_Instructions for the task:_
Every record below, from first to last, should be copied exactly; leave the pictures out.

╔══

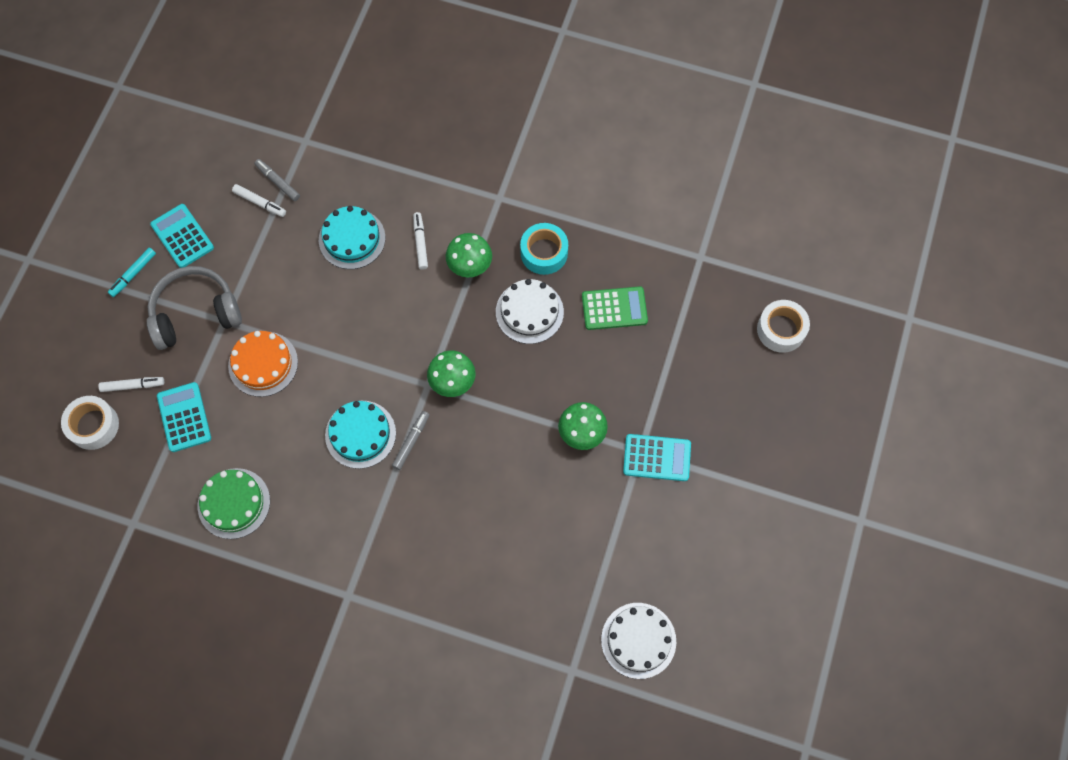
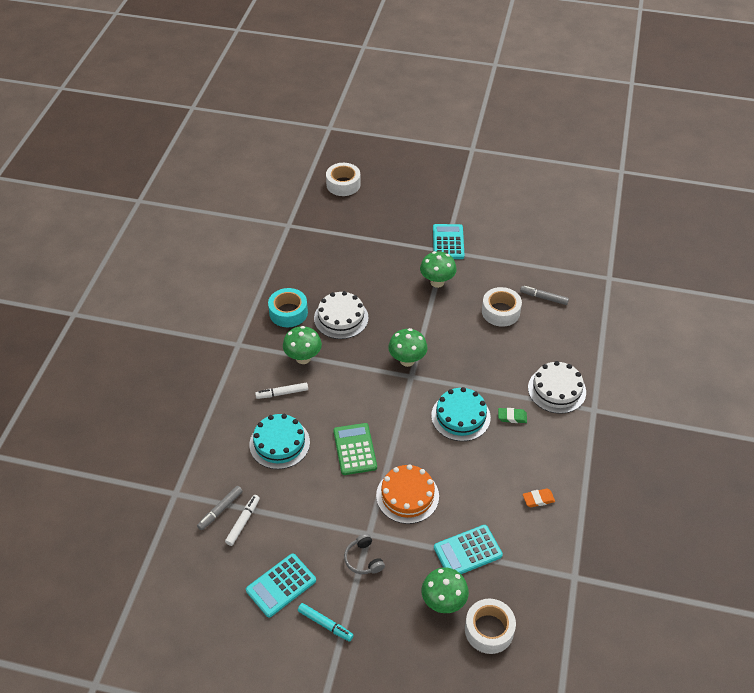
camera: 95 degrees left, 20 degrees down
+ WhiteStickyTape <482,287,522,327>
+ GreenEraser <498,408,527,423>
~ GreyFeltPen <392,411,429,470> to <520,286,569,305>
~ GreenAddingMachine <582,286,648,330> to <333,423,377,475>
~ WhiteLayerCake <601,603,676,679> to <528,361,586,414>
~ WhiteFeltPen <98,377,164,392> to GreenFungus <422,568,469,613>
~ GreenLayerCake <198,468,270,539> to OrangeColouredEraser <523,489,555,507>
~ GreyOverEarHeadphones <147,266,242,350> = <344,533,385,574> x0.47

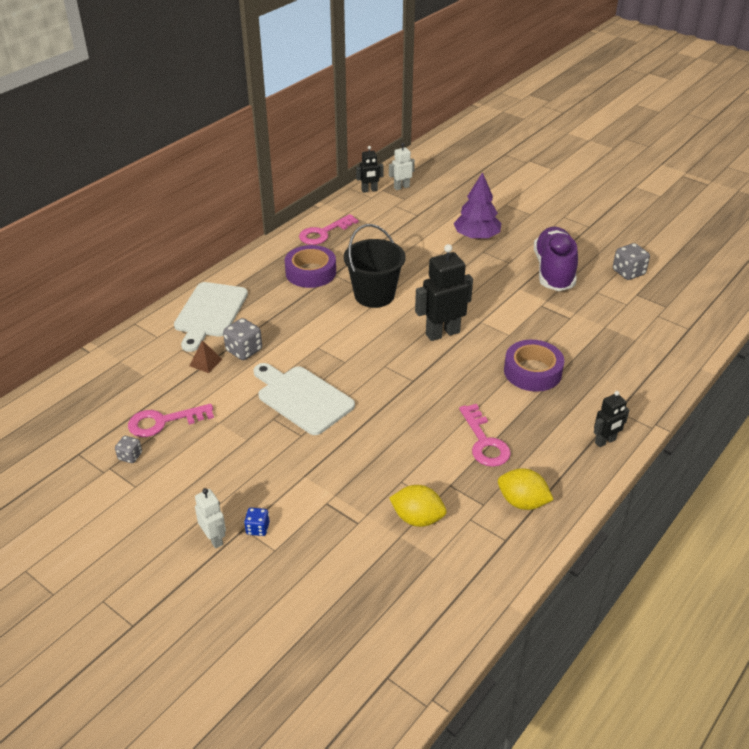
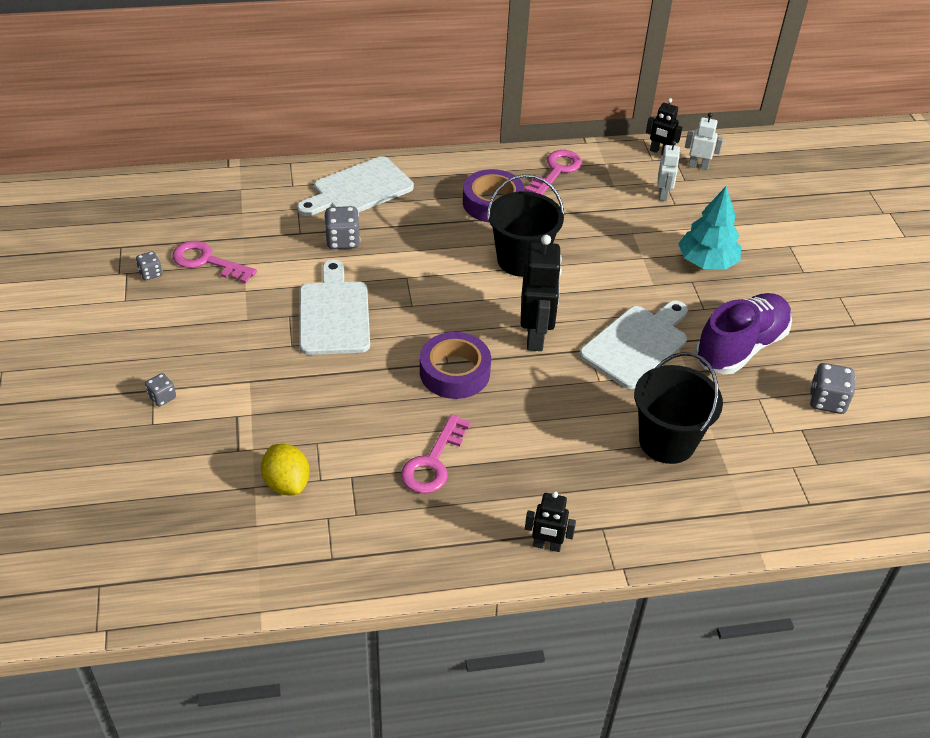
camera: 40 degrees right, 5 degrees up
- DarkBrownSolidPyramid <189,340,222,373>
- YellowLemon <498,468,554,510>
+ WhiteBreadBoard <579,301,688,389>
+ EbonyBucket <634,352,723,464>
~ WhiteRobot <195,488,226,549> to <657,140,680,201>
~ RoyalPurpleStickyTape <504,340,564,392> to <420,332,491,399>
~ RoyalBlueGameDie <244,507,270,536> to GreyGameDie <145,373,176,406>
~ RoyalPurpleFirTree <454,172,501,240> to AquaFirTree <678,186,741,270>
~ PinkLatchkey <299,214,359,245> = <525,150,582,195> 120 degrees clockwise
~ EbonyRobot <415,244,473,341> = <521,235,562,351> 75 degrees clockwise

╚══

_Task solution:_
camera: 95 degrees left, 20 degrees down
+ WhiteStickyTape <482,287,522,327>
+ GreenEraser <498,408,527,423>
~ GreyFeltPen <392,411,429,470> to <520,286,569,305>
~ GreenAddingMachine <582,286,648,330> to <333,423,377,475>
~ WhiteLayerCake <601,603,676,679> to <528,361,586,414>
~ WhiteFeltPen <98,377,164,392> to GreenFungus <422,568,469,613>
~ GreenLayerCake <198,468,270,539> to OrangeColouredEraser <523,489,555,507>
~ GreyOverEarHeadphones <147,266,242,350> = <344,533,385,574> x0.47

camera: 40 degrees right, 5 degrees up
- DarkBrownSolidPyramid <189,340,222,373>
- YellowLemon <498,468,554,510>
+ WhiteBreadBoard <579,301,688,389>
+ EbonyBucket <634,352,723,464>
~ WhiteRobot <195,488,226,549> to <657,140,680,201>
~ RoyalPurpleStickyTape <504,340,564,392> to <420,332,491,399>
~ RoyalBlueGameDie <244,507,270,536> to GreyGameDie <145,373,176,406>
~ RoyalPurpleFirTree <454,172,501,240> to AquaFirTree <678,186,741,270>
~ PinkLatchkey <299,214,359,245> = <525,150,582,195> 120 degrees clockwise
~ EbonyRobot <415,244,473,341> = <521,235,562,351> 75 degrees clockwise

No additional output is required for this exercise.